PROBLEM TO SOLVE: Pictures aside, restate the records below exactly as written.

THE DATA:
= Beginning of Section =

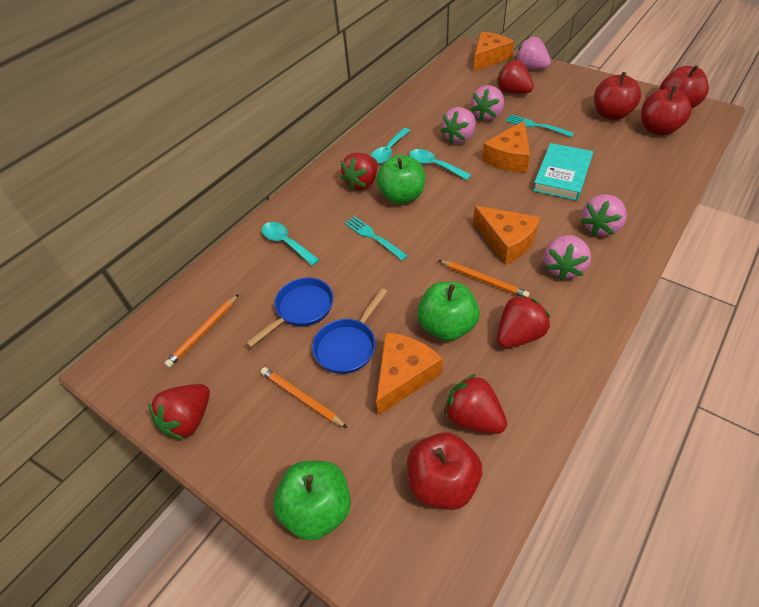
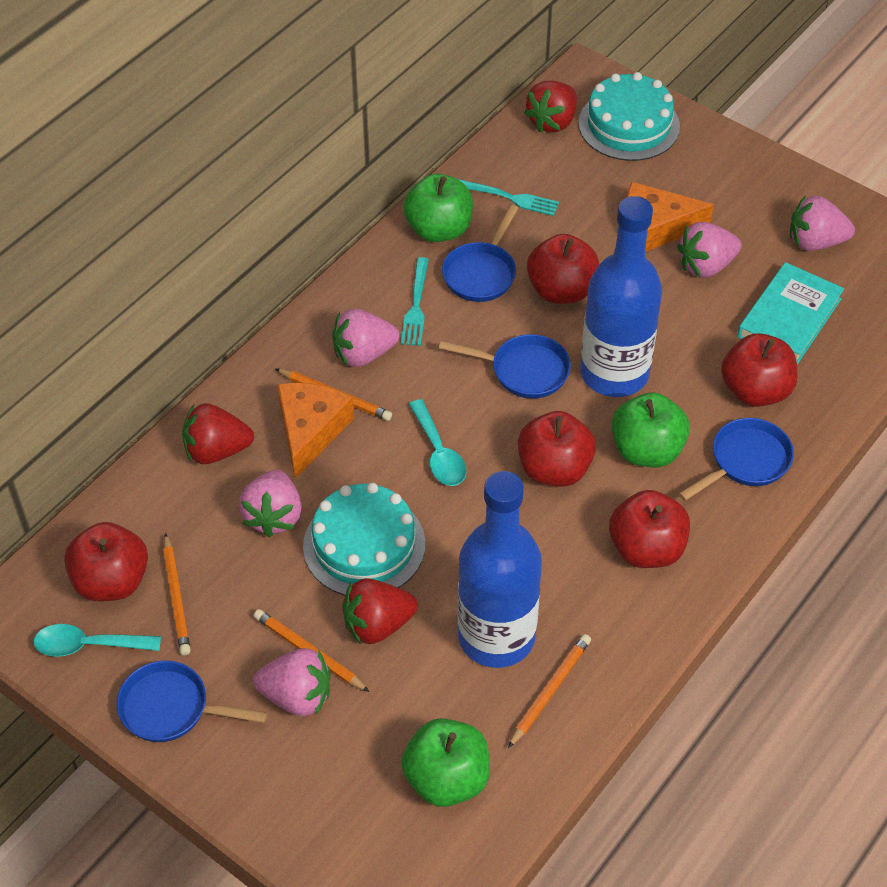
blue bottle: 0 -> 2
blue pan: 2 -> 4
orange cheese: 4 -> 2
orange pencil: 3 -> 4
red apple: 4 -> 5
red strawberry: 5 -> 3
turquoise cake: 0 -> 2
turquoise spoon: 3 -> 2

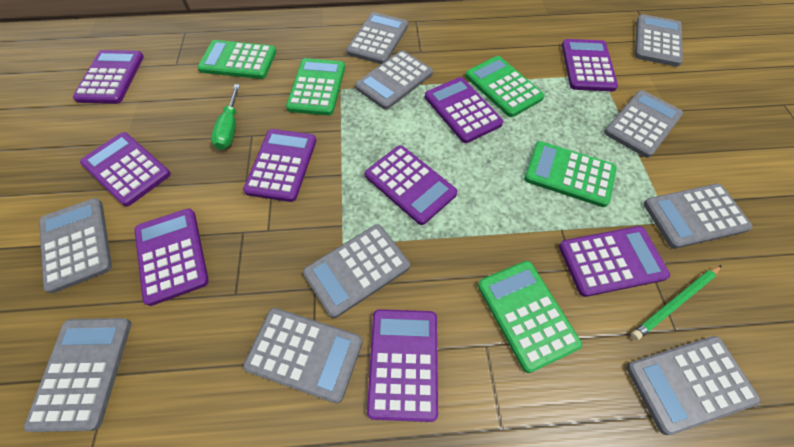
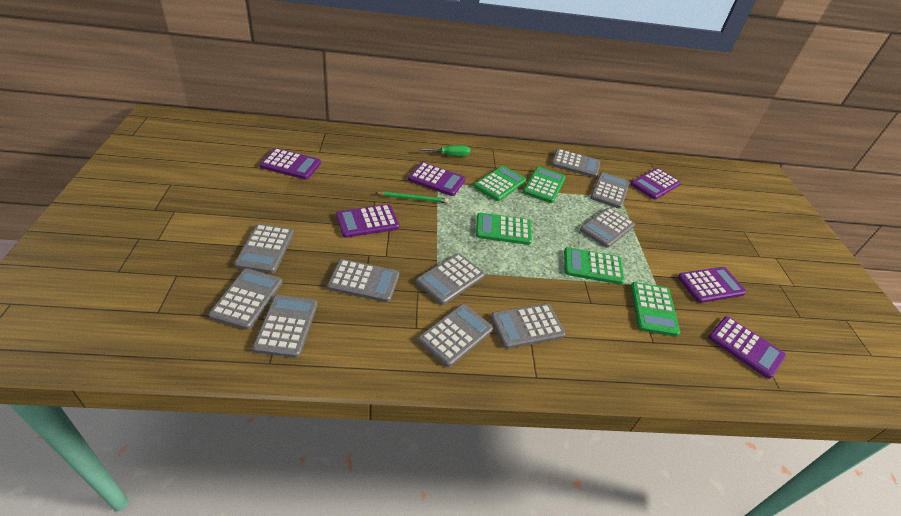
purple calculator: 9 -> 6

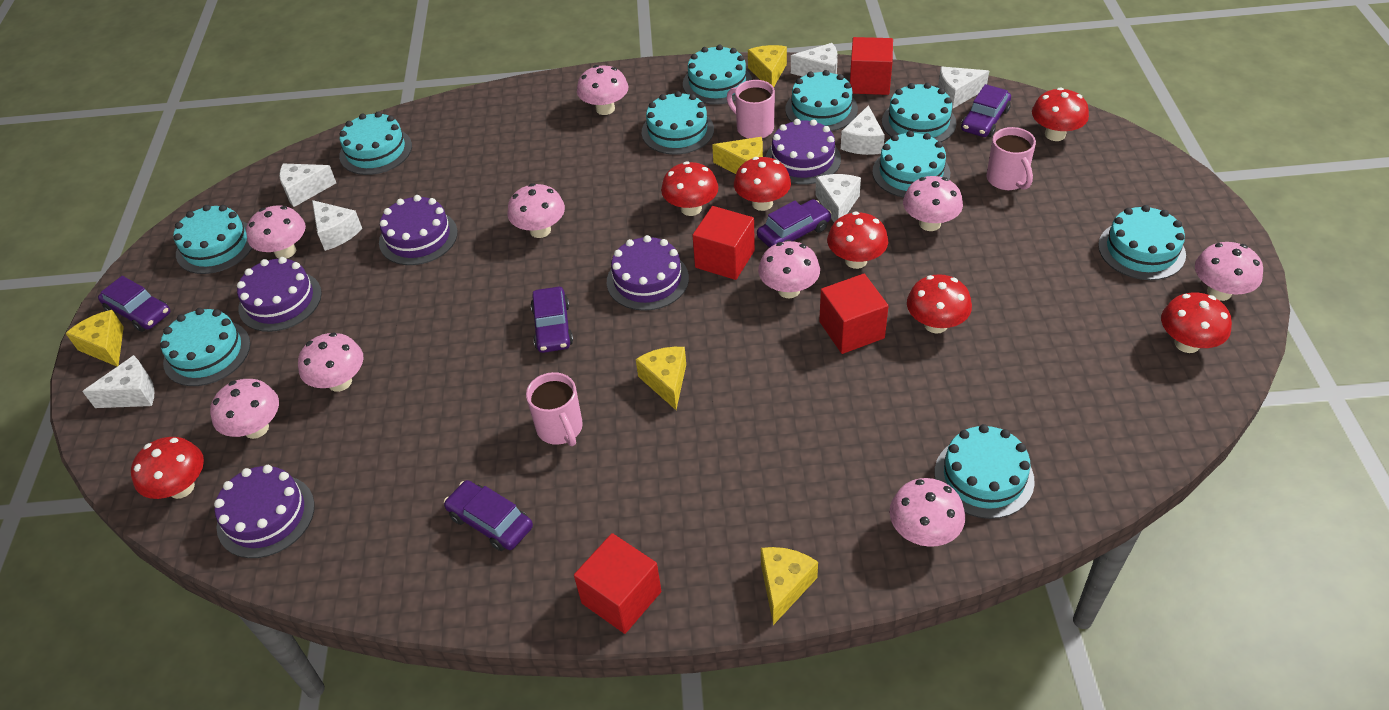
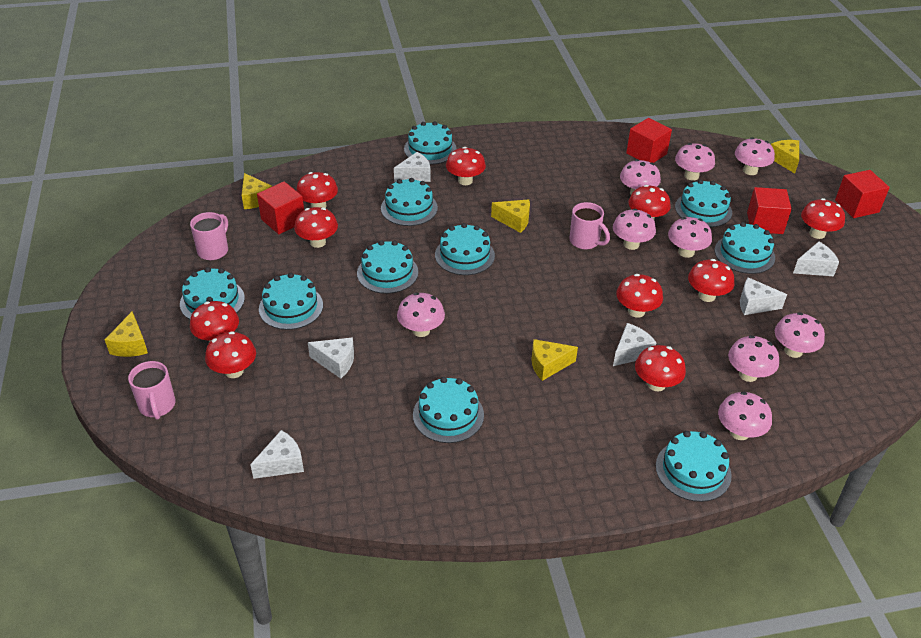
purple cake: 5 -> 0
purple car: 5 -> 0
red mushroom: 7 -> 10
white cheese: 7 -> 6

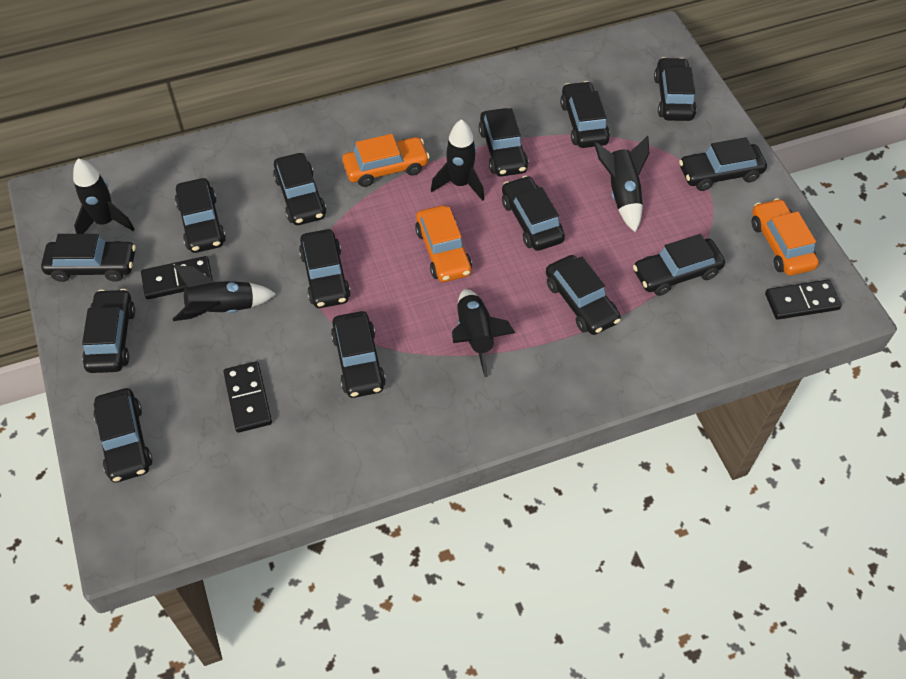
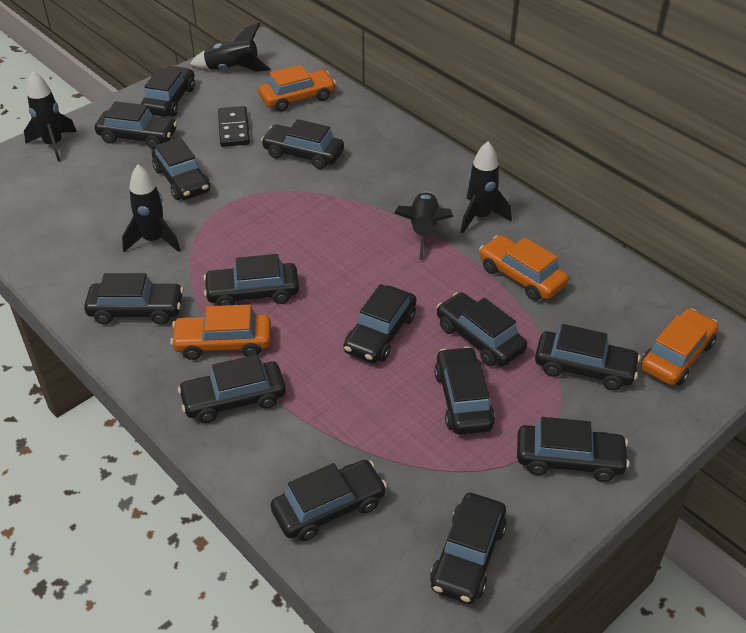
black domino: 3 -> 1
orange car: 3 -> 4

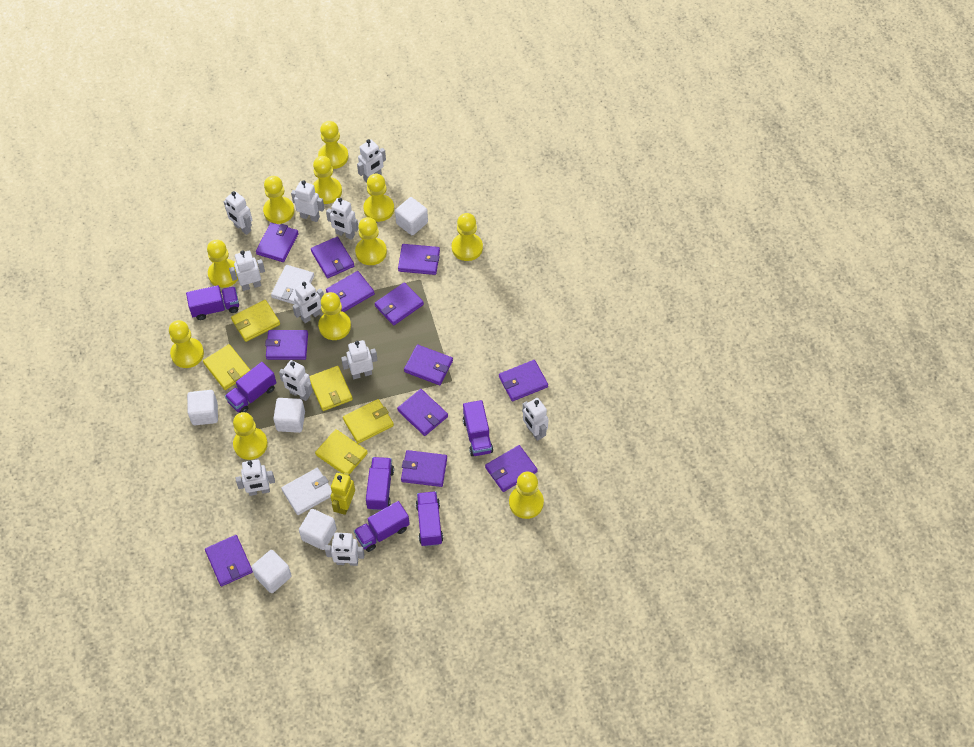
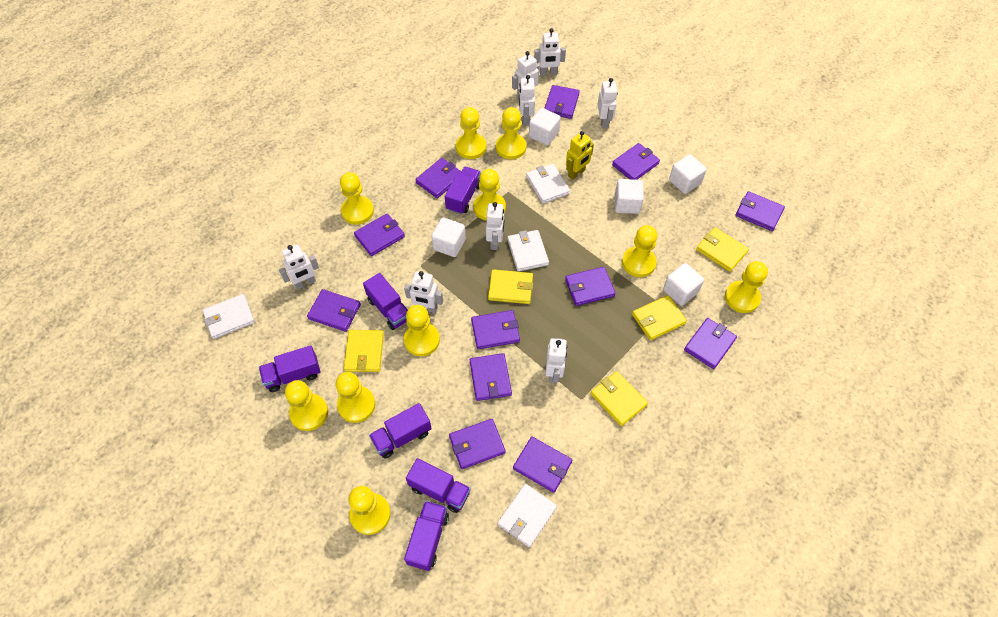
white robot: 11 -> 8
white wallet: 2 -> 4
yellow pawn: 11 -> 10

= End of Section =

ANSWER SPACE:
blue bottle: 0 -> 2
blue pan: 2 -> 4
orange cheese: 4 -> 2
orange pencil: 3 -> 4
red apple: 4 -> 5
red strawberry: 5 -> 3
turquoise cake: 0 -> 2
turquoise spoon: 3 -> 2

purple calculator: 9 -> 6

purple cake: 5 -> 0
purple car: 5 -> 0
red mushroom: 7 -> 10
white cheese: 7 -> 6

black domino: 3 -> 1
orange car: 3 -> 4

white robot: 11 -> 8
white wallet: 2 -> 4
yellow pawn: 11 -> 10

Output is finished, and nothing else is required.